## RECORDS TO PROCESS:
──────────

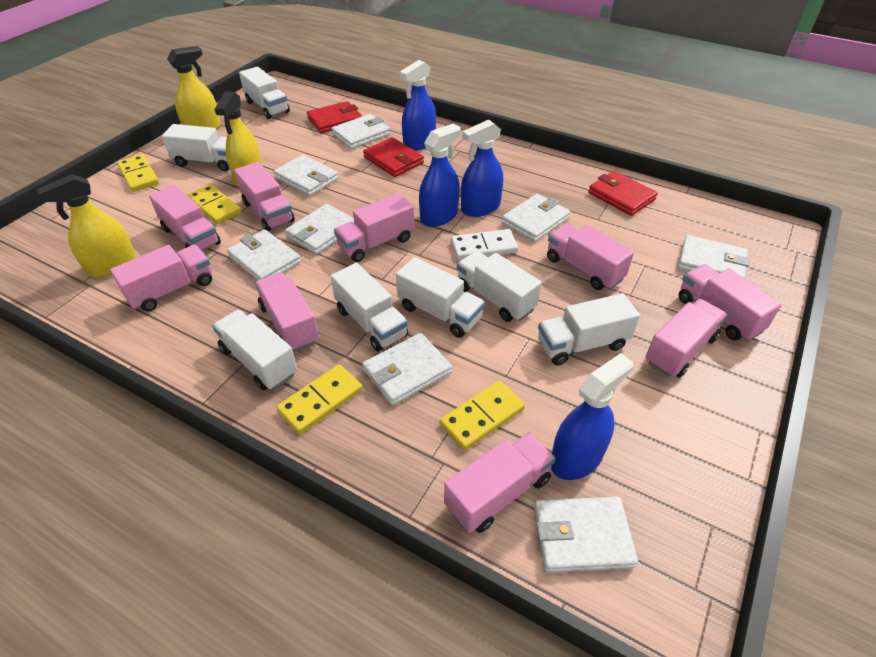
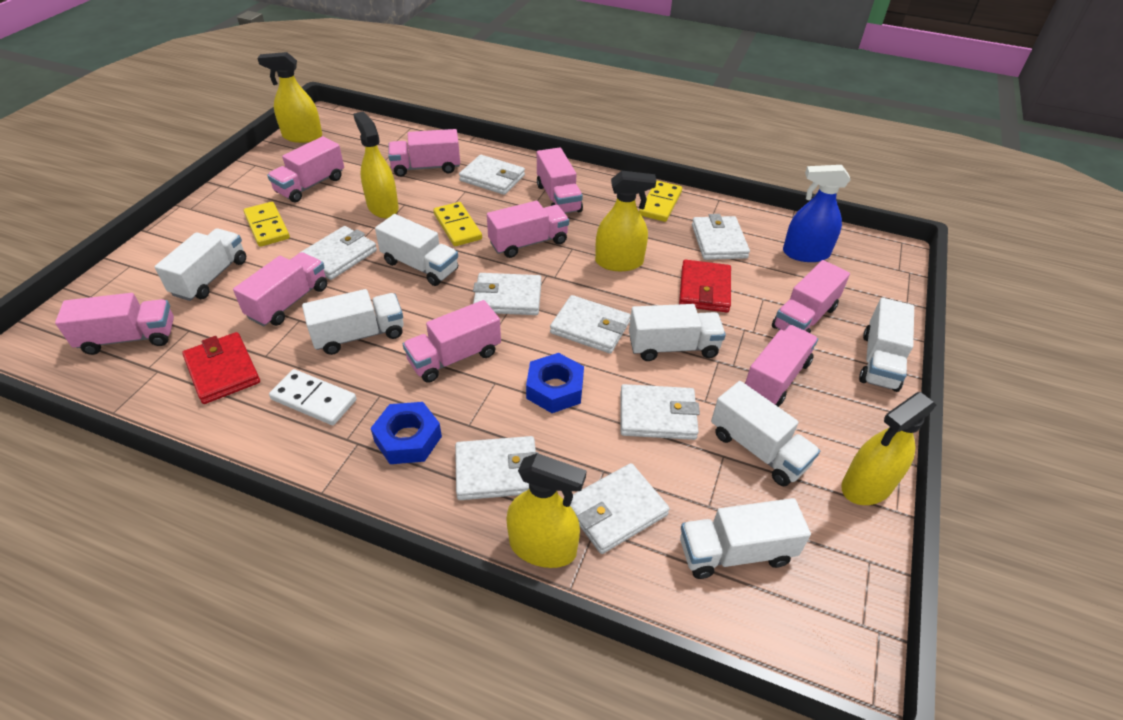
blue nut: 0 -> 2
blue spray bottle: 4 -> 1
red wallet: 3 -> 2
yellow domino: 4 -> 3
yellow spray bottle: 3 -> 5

──────────

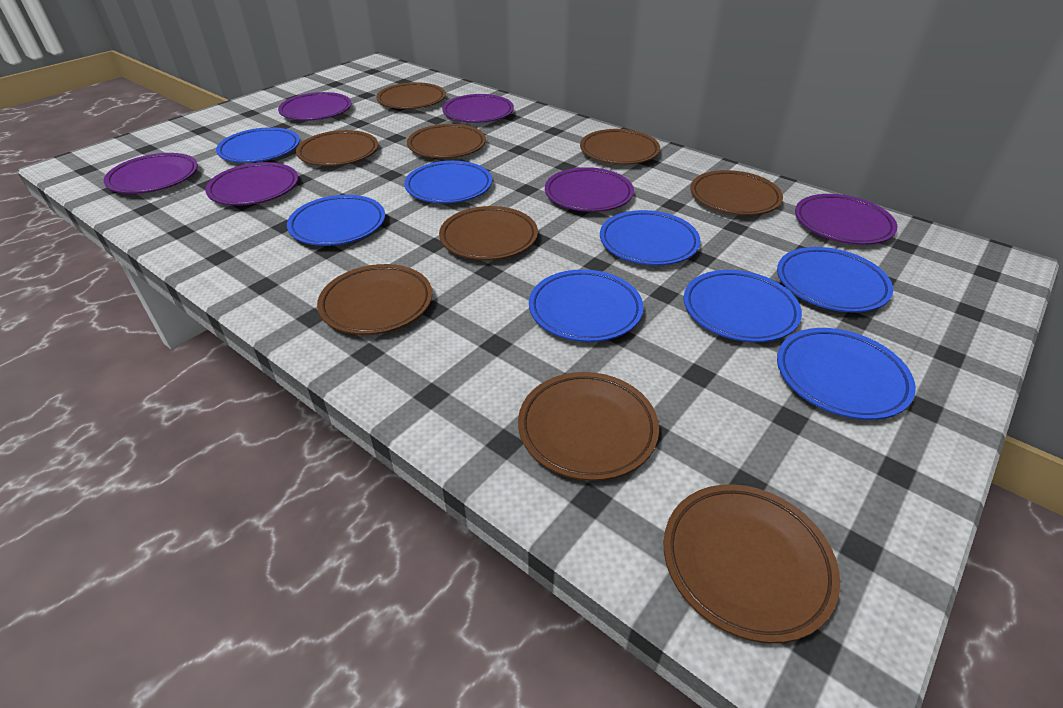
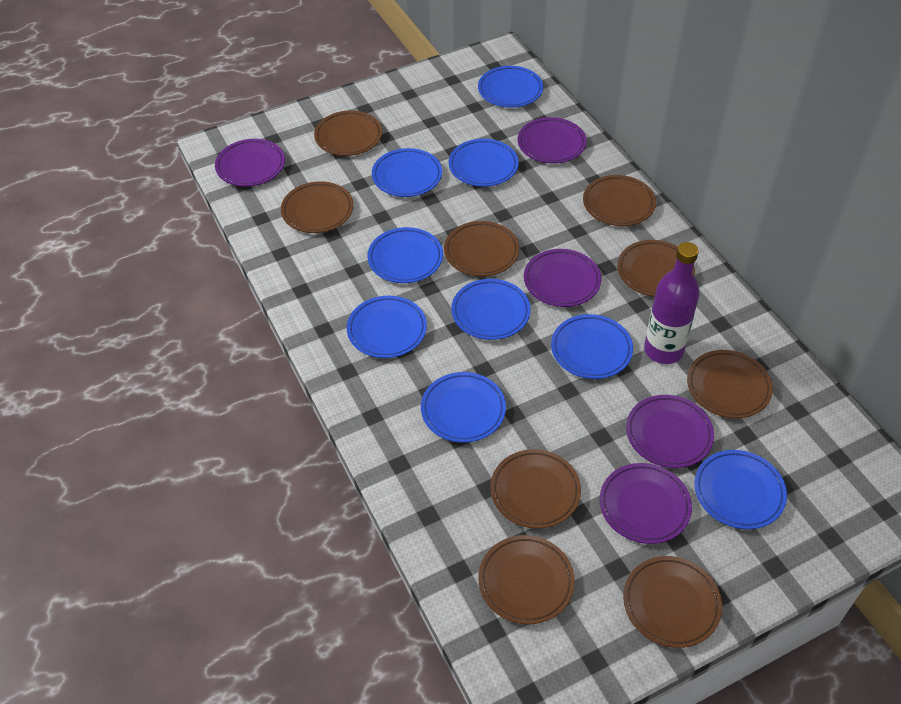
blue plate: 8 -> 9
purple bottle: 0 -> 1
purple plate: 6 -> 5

──────────

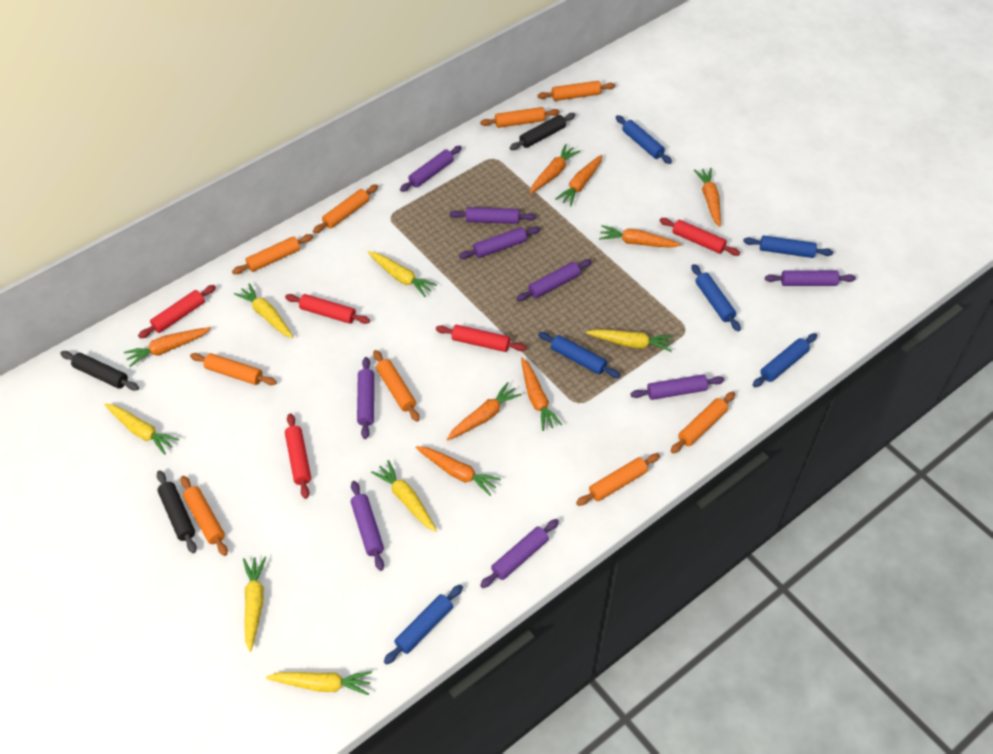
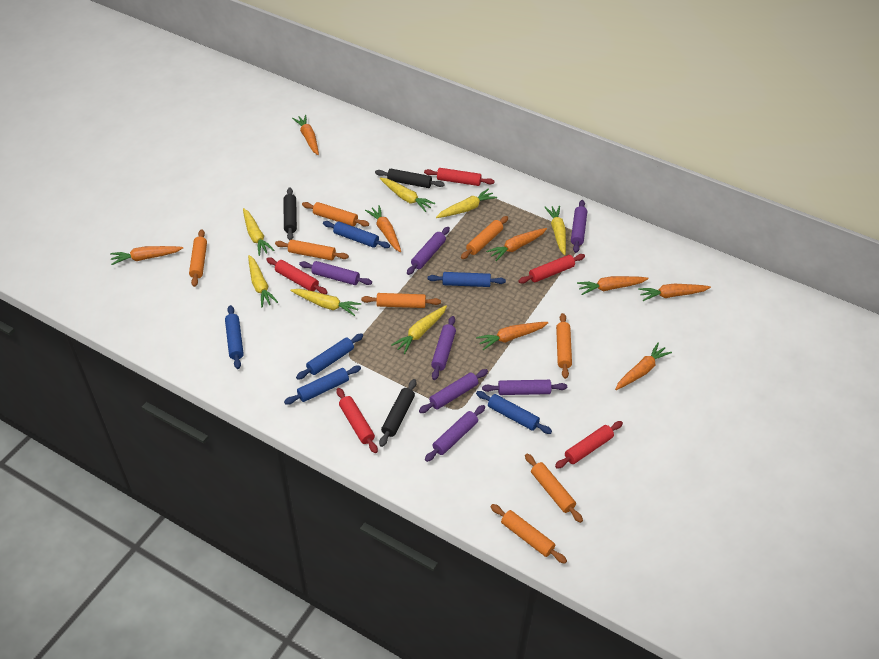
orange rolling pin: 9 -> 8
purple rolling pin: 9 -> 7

──────────

## ABOUT THIS EXERCISE:
The expected output is exactly the lines of the listing above between the line holding "blue nut: 0 -> 2" and the line holding "yellow spray bottle: 3 -> 5", inclusive.

## RESULT:
blue nut: 0 -> 2
blue spray bottle: 4 -> 1
red wallet: 3 -> 2
yellow domino: 4 -> 3
yellow spray bottle: 3 -> 5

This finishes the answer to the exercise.